-- PROVIDED DATA follows --

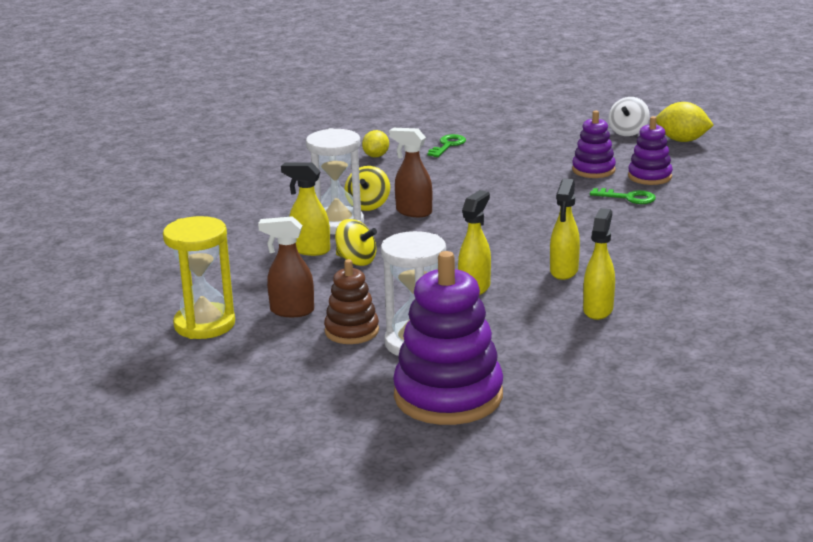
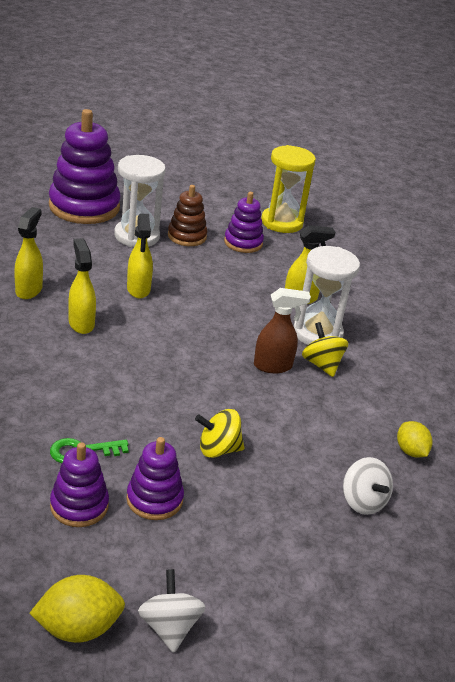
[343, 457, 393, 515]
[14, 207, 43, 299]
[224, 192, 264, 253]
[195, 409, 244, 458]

-- PROVIDED DATA concluded --

PROBLEM: Reproduce the full material exactly, excluding the pictures.

RESPONSE AREA:
[343, 457, 393, 515]
[14, 207, 43, 299]
[224, 192, 264, 253]
[195, 409, 244, 458]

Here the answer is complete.